■ **WHAT IS NEEDED**: Starting at the line that contains "brown donut: 8 -> 6" and stopping at the line that contains "yellow ring: 2 -> 3", restate each line of the records below exactly. Omit the pictures.

■ **INFORMATION GIVEN**:
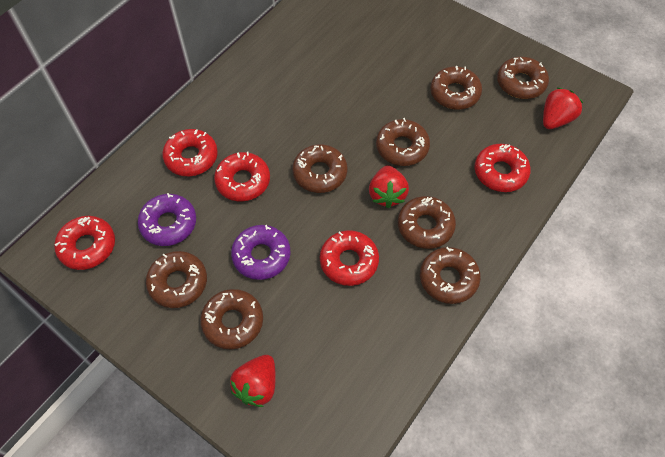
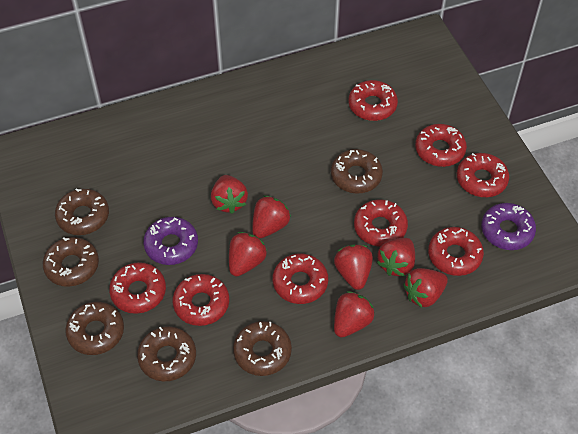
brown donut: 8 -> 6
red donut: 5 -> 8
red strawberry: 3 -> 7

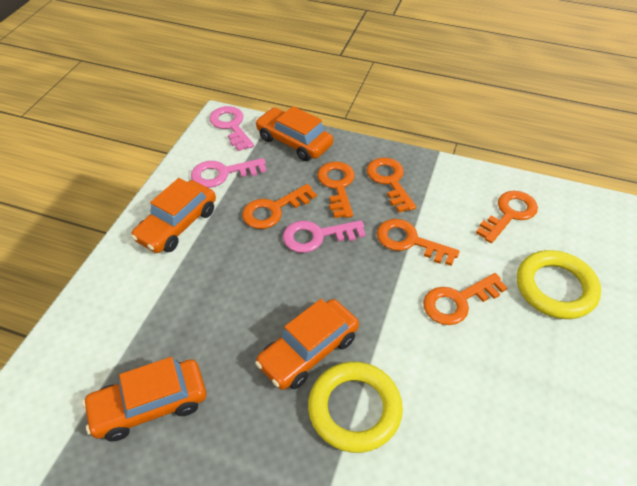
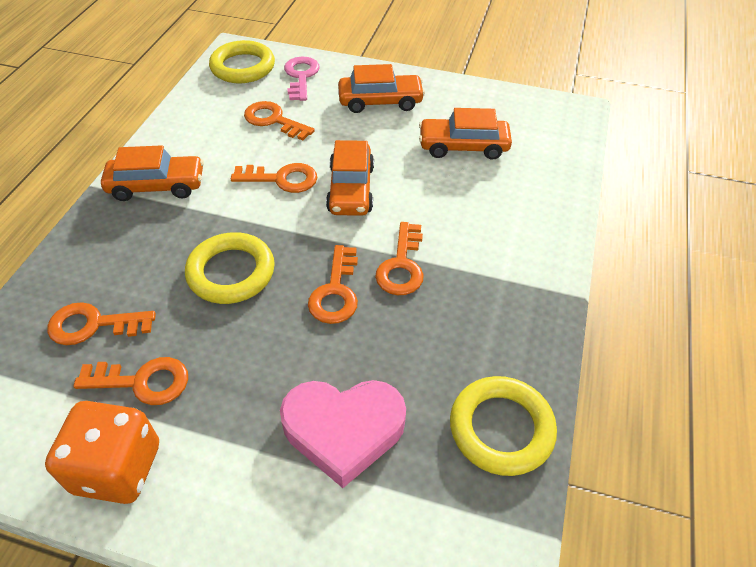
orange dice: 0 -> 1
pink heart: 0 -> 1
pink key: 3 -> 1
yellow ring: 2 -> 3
---
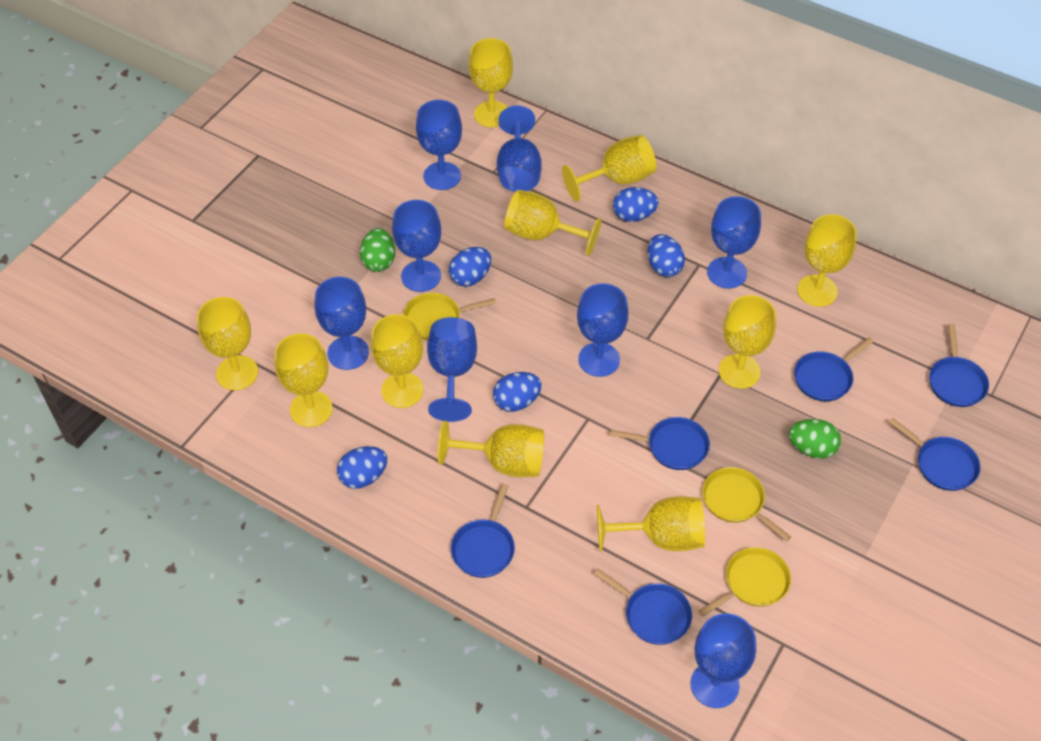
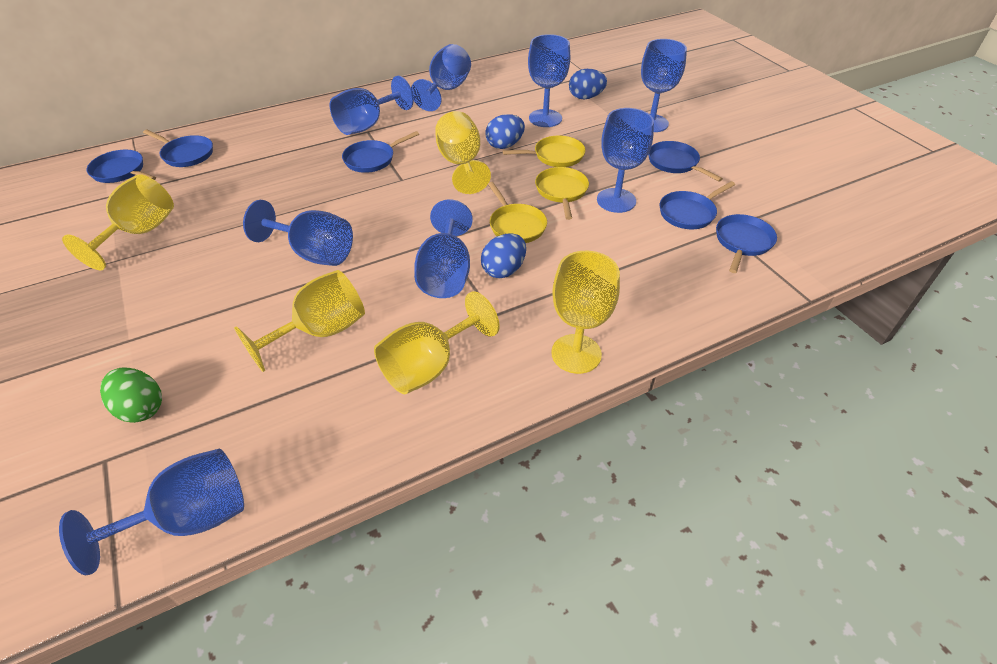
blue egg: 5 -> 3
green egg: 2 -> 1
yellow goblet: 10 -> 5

■ **YOUR RESPONSE**:
brown donut: 8 -> 6
red donut: 5 -> 8
red strawberry: 3 -> 7

orange dice: 0 -> 1
pink heart: 0 -> 1
pink key: 3 -> 1
yellow ring: 2 -> 3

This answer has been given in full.